=== EXERCISE OBJECTIVE ===
Reproduce the data below exactly. Skip the pictures.

***

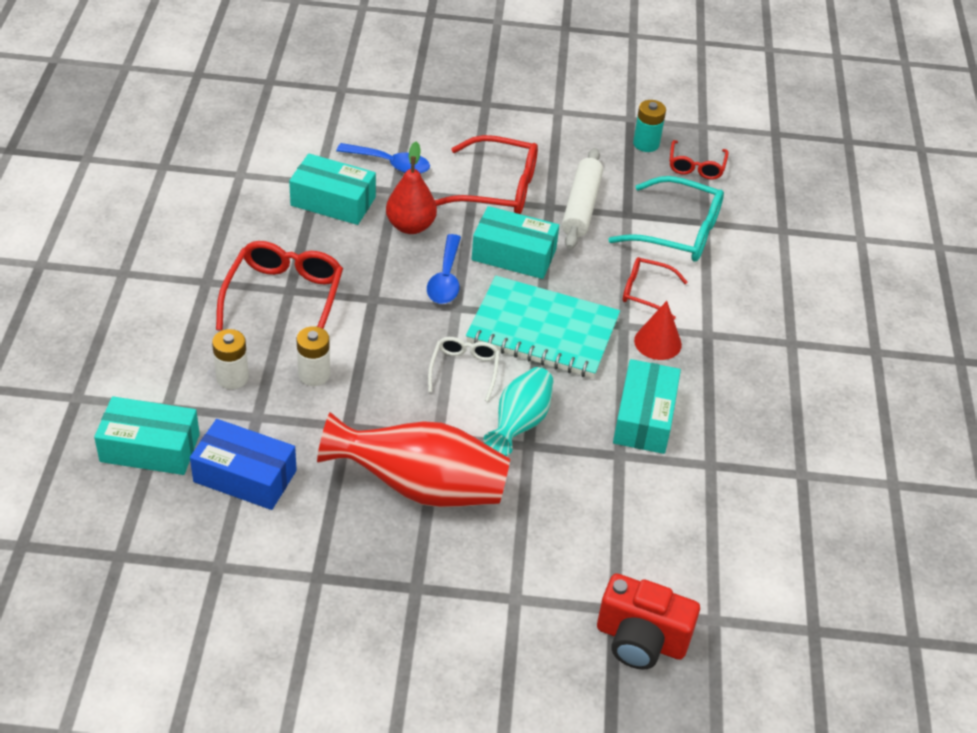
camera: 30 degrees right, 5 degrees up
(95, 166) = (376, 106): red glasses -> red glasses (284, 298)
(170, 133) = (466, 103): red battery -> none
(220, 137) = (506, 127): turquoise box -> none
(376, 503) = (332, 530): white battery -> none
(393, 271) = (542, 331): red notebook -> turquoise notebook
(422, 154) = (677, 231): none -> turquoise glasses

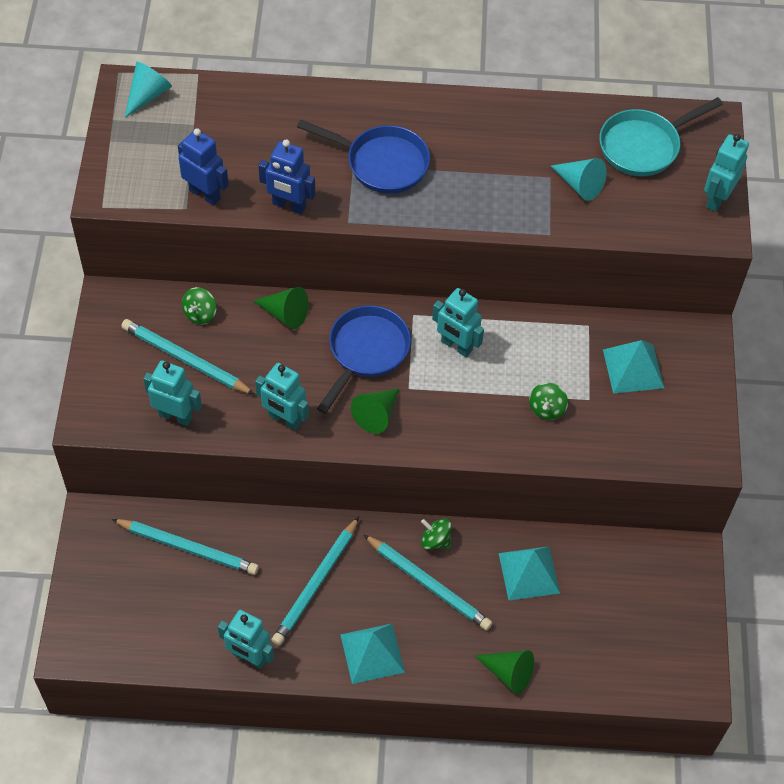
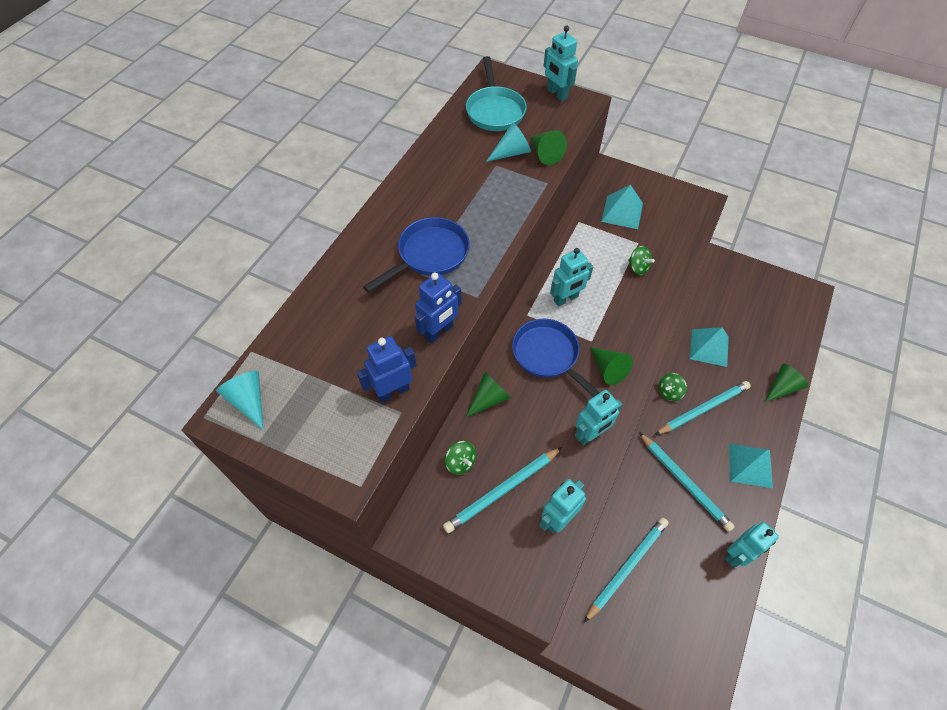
camera: 65 degrees left, 0 degrees up
(597, 218) = (545, 154): none -> green cone

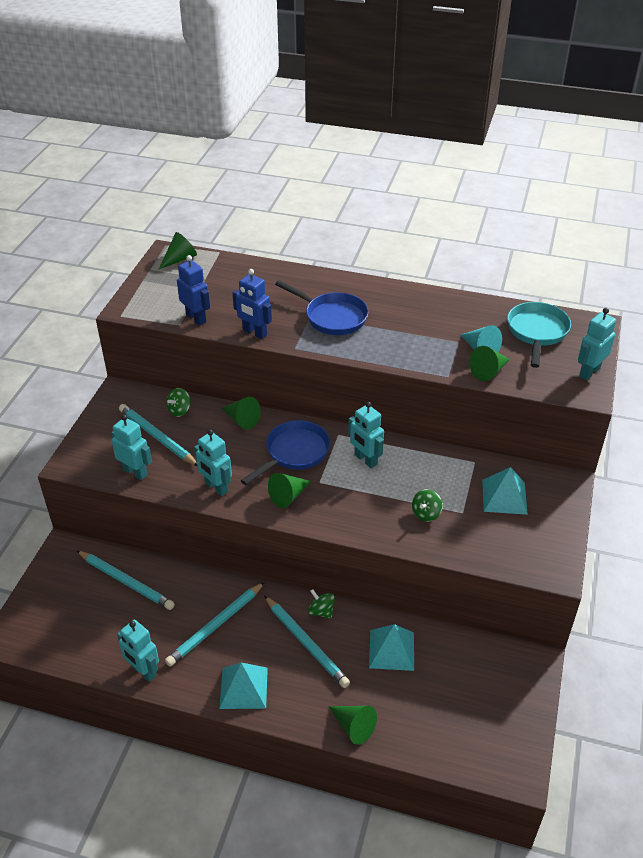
camera: 80 degrees right, 15 degrees down
(249, 400) = (180, 259): turquoise cone -> green cone
(495, 111) = (537, 332): turquoise pan -> turquoise pan turned 120 degrees clockwise

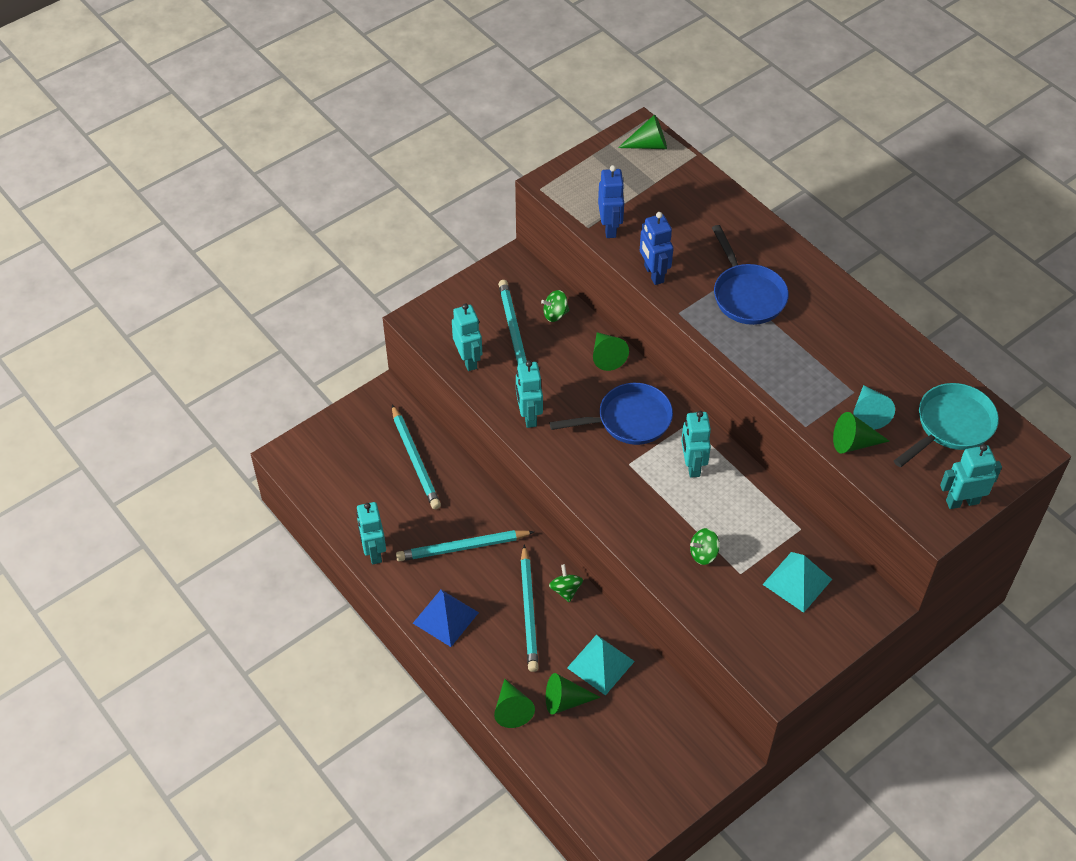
camera: 35 degrees right, 10 degrees up
(243, 688) = (445, 617): turquoise pyramid -> blue pyramid
(288, 496) = (588, 462): green cone -> green cone (565, 701)

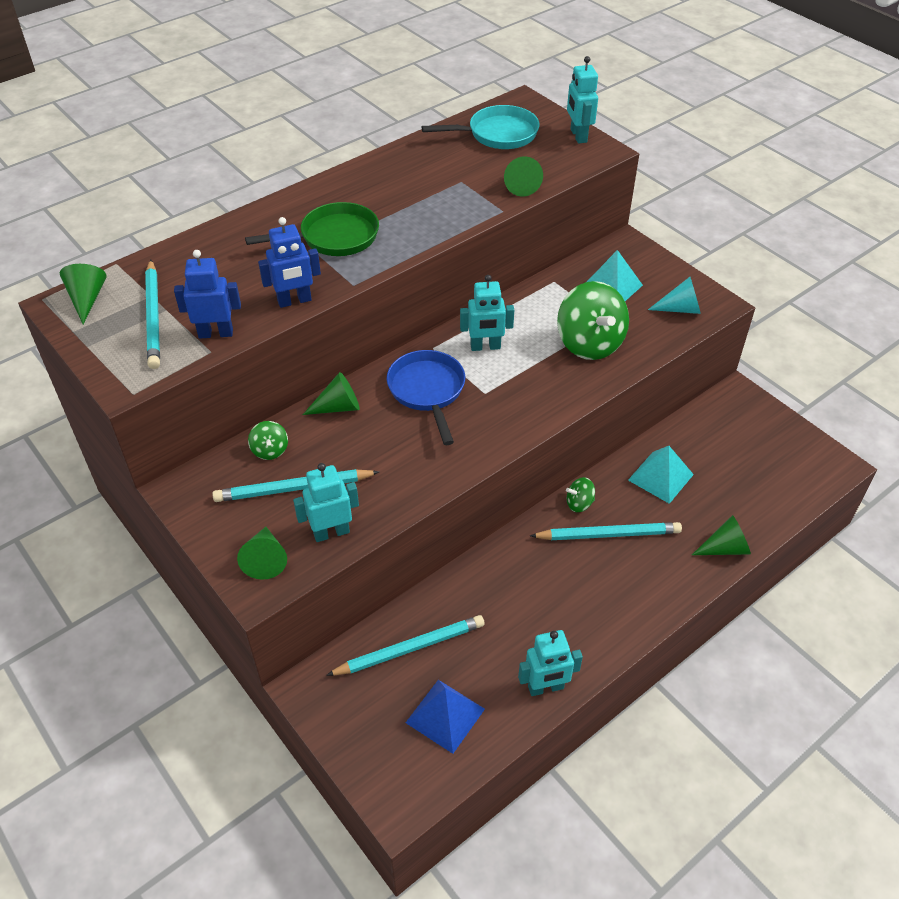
camera: 90 degrees left, 5 degrees down
(445, 617) = (626, 610): blue pyramid -> blue pyramid (445, 715)
(462, 547) = (533, 596): turquoise pencil -> turquoise pencil (153, 316)
(529, 416) = (420, 474): turquoise robot -> none
(565, 701) = (706, 505): green cone -> green cone (265, 559)
(703, 554) = (589, 343): green spinning top -> green spinning top, size x2.16
(747, 295) = (334, 237): blue pan -> green pan
(869, 413) = (486, 175): turquoise cone -> turquoise cone (680, 309)
(951, 425) = (498, 134): turquoise pan -> turquoise pan turned 120 degrees clockwise

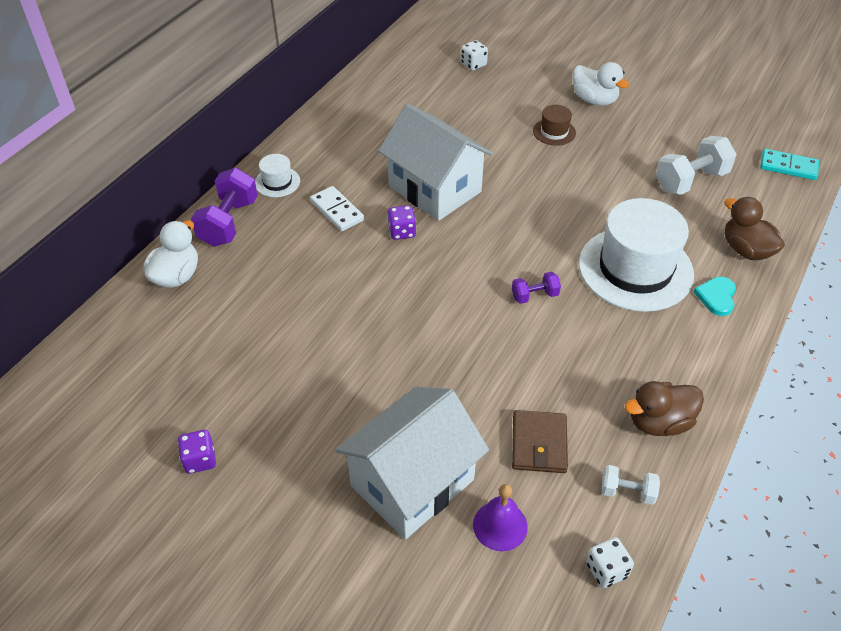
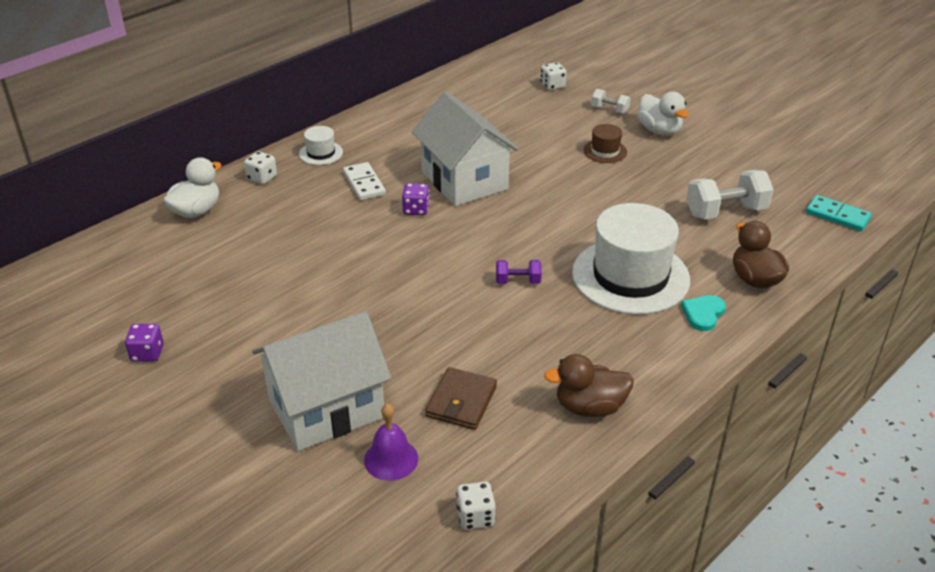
camera: 15 degrees right, 10 degrees down
(229, 223) = (262, 178): purple dumbbell -> white dice
(627, 492) = (528, 457): white dumbbell -> white dumbbell (609, 110)

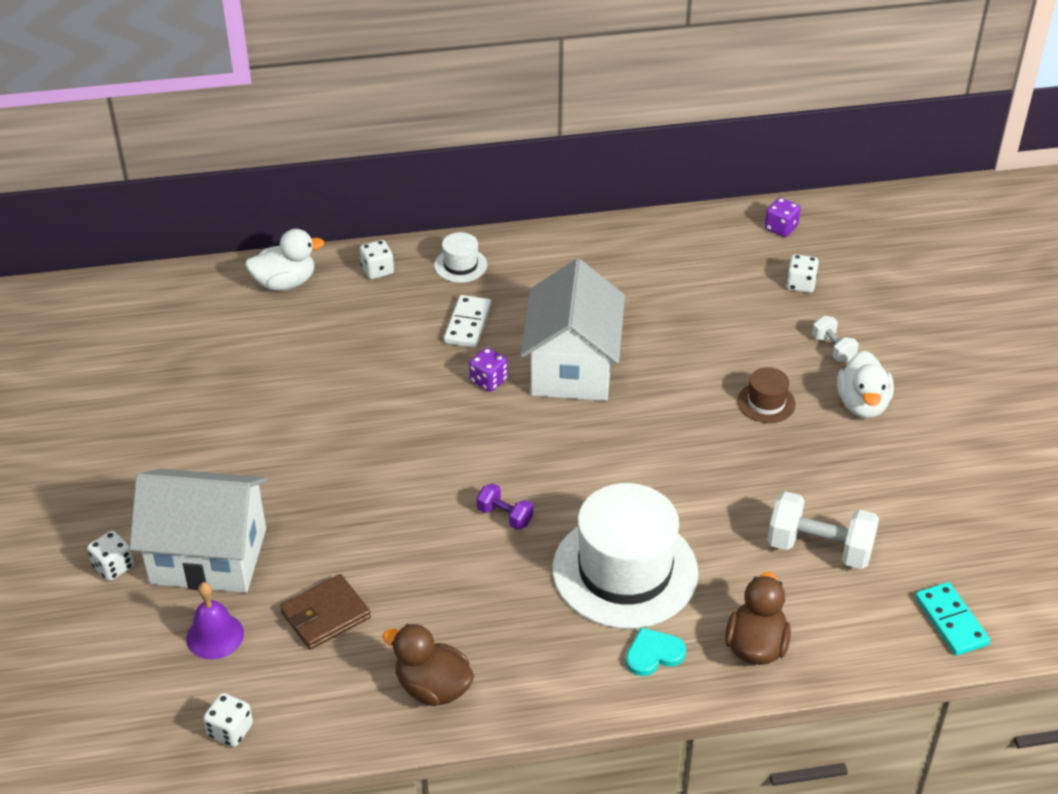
camera: 35 degrees right, 5 degrees up
(147, 353) = (118, 420): purple dice -> purple dice (781, 228)
(252, 455) = (113, 566): none -> white dice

***

=== EXERCISE RESPONSE ===
camera: 30 degrees right, 5 degrees up
(95, 166) = (376, 106): red glasses -> red glasses (284, 298)
(170, 133) = (466, 103): red battery -> none
(220, 137) = (506, 127): turquoise box -> none
(376, 503) = (332, 530): white battery -> none
(393, 271) = (542, 331): red notebook -> turquoise notebook
(422, 154) = (677, 231): none -> turquoise glasses

camera: 65 degrees left, 0 degrees up
(597, 218) = (545, 154): none -> green cone

camera: 80 degrees right, 15 degrees down
(249, 400) = (180, 259): turquoise cone -> green cone
(495, 111) = (537, 332): turquoise pan -> turquoise pan turned 120 degrees clockwise

camera: 35 degrees right, 10 degrees up
(243, 688) = (445, 617): turquoise pyramid -> blue pyramid
(288, 496) = (588, 462): green cone -> green cone (565, 701)

camera: 90 degrees left, 5 degrees down
(445, 617) = (626, 610): blue pyramid -> blue pyramid (445, 715)
(462, 547) = (533, 596): turquoise pencil -> turquoise pencil (153, 316)
(529, 416) = (420, 474): turquoise robot -> none
(565, 701) = (706, 505): green cone -> green cone (265, 559)
(703, 554) = (589, 343): green spinning top -> green spinning top, size x2.16
(747, 295) = (334, 237): blue pan -> green pan
(869, 413) = (486, 175): turquoise cone -> turquoise cone (680, 309)
(951, 425) = (498, 134): turquoise pan -> turquoise pan turned 120 degrees clockwise

camera: 15 degrees right, 10 degrees down
(229, 223) = (262, 178): purple dumbbell -> white dice
(627, 492) = (528, 457): white dumbbell -> white dumbbell (609, 110)

camera: 35 degrees right, 5 degrees up
(147, 353) = (118, 420): purple dice -> purple dice (781, 228)
(252, 455) = (113, 566): none -> white dice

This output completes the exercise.